━━ Source material
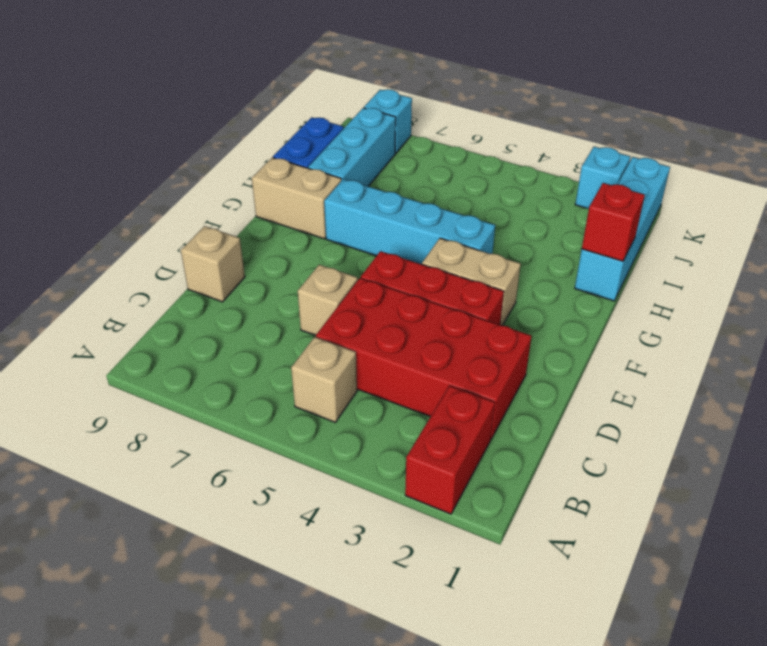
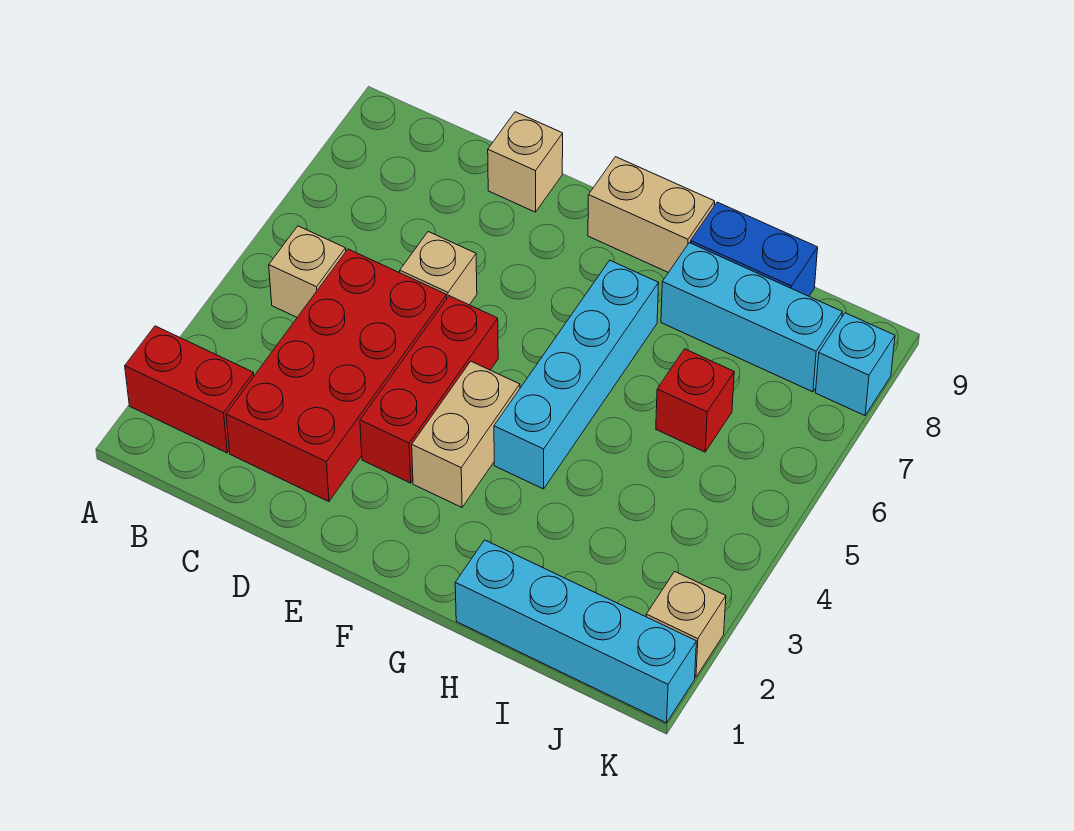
tan brick G8:G9 level 1 -> tan brick F9:G9 level 1
red brick H1 level 2 -> red brick I6 level 1
cyan brick K2 level 1 -> tan brick K2 level 1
━━━━
_Try it_.
Could you give the material above again, exactly and without its pictures?

_Task response_.
tan brick G8:G9 level 1 -> tan brick F9:G9 level 1
red brick H1 level 2 -> red brick I6 level 1
cyan brick K2 level 1 -> tan brick K2 level 1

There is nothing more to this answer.